TASK DESCRIPTION: Please copy word for word the entries from the very first one up to and including the line with "green diamond: moved 2 px right, 13 px up".

■ ■ ■ ■

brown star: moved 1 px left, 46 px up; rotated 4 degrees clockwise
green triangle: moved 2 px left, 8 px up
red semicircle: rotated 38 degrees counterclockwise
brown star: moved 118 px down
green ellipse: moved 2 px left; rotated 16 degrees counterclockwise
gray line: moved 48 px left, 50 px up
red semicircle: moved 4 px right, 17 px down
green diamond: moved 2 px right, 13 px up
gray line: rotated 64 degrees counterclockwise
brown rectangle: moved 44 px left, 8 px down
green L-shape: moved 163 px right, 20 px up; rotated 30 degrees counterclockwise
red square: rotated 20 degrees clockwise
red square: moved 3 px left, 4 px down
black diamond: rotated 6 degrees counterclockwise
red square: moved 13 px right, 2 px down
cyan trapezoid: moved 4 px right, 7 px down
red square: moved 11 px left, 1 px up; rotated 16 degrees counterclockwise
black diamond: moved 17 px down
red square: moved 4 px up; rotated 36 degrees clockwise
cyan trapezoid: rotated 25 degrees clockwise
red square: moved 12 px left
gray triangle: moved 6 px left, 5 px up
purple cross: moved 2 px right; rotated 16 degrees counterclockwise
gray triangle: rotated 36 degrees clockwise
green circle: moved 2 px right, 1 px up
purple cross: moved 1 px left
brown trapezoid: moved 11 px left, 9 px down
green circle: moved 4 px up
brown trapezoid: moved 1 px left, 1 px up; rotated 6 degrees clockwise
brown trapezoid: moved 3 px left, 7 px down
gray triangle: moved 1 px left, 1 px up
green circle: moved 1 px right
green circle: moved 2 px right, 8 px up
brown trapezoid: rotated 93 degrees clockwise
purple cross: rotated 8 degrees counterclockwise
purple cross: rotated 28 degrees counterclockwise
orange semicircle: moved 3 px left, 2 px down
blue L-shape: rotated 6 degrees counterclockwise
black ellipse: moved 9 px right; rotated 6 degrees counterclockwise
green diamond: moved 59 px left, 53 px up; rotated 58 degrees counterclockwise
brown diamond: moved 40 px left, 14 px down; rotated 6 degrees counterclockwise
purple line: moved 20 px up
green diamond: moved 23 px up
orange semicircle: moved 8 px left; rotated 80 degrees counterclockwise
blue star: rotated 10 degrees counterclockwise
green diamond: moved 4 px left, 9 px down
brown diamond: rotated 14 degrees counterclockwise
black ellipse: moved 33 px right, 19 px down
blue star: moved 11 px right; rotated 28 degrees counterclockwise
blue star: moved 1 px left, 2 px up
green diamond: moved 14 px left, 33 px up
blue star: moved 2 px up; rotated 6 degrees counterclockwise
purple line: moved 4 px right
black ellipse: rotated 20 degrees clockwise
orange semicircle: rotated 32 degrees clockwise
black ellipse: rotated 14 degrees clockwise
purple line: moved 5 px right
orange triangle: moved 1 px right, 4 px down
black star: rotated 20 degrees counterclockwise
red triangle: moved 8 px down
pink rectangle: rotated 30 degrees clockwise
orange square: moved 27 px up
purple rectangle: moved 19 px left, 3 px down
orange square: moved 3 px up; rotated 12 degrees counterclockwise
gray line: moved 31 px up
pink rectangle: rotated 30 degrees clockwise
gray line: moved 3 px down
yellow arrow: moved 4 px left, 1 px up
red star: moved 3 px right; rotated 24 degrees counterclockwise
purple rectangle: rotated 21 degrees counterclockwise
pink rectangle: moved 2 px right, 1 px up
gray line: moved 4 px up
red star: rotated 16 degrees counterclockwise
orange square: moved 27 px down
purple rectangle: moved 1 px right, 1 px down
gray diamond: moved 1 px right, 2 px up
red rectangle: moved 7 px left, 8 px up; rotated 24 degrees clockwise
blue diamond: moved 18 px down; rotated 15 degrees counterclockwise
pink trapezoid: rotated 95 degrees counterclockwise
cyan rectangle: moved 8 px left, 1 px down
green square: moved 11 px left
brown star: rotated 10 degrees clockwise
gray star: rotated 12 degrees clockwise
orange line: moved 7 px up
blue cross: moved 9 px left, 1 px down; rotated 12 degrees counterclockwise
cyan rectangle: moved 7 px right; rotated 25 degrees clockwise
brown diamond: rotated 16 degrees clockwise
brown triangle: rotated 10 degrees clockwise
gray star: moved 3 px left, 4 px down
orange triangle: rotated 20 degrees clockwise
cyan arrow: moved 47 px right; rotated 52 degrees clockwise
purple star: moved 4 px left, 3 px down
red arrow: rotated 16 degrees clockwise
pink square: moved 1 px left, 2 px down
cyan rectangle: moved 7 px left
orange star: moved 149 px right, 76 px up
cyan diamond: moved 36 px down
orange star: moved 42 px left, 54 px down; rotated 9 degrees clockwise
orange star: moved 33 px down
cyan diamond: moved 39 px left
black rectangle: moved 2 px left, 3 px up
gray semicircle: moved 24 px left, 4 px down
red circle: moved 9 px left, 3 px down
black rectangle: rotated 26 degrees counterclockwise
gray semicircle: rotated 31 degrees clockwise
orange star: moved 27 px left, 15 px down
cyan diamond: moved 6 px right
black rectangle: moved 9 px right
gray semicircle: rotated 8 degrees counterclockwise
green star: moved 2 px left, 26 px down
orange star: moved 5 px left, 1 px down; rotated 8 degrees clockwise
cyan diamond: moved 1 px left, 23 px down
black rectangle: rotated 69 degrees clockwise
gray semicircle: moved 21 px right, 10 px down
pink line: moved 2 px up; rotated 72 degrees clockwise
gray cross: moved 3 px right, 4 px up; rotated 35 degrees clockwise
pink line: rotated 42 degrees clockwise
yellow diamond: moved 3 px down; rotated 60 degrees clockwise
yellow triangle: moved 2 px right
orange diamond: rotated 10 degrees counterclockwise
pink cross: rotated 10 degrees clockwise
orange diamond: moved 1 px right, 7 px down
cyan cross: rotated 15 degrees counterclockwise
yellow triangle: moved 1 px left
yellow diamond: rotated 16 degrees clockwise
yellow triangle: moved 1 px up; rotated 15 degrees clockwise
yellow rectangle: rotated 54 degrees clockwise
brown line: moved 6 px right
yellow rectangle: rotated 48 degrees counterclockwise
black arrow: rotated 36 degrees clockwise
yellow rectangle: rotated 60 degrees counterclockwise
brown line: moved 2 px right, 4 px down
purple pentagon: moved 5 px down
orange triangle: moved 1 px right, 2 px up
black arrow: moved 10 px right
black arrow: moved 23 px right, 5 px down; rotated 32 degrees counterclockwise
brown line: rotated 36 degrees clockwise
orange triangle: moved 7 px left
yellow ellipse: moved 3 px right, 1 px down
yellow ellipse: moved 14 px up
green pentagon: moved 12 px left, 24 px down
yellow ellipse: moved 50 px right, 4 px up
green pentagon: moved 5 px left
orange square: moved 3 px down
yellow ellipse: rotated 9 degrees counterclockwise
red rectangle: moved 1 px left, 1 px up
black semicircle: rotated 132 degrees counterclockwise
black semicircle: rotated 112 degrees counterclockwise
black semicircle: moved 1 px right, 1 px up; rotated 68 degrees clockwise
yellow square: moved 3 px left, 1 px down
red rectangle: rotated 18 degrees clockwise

■ ■ ■ ■

COMPLETED EXERCISE:
brown star: moved 1 px left, 46 px up; rotated 4 degrees clockwise
green triangle: moved 2 px left, 8 px up
red semicircle: rotated 38 degrees counterclockwise
brown star: moved 118 px down
green ellipse: moved 2 px left; rotated 16 degrees counterclockwise
gray line: moved 48 px left, 50 px up
red semicircle: moved 4 px right, 17 px down
green diamond: moved 2 px right, 13 px up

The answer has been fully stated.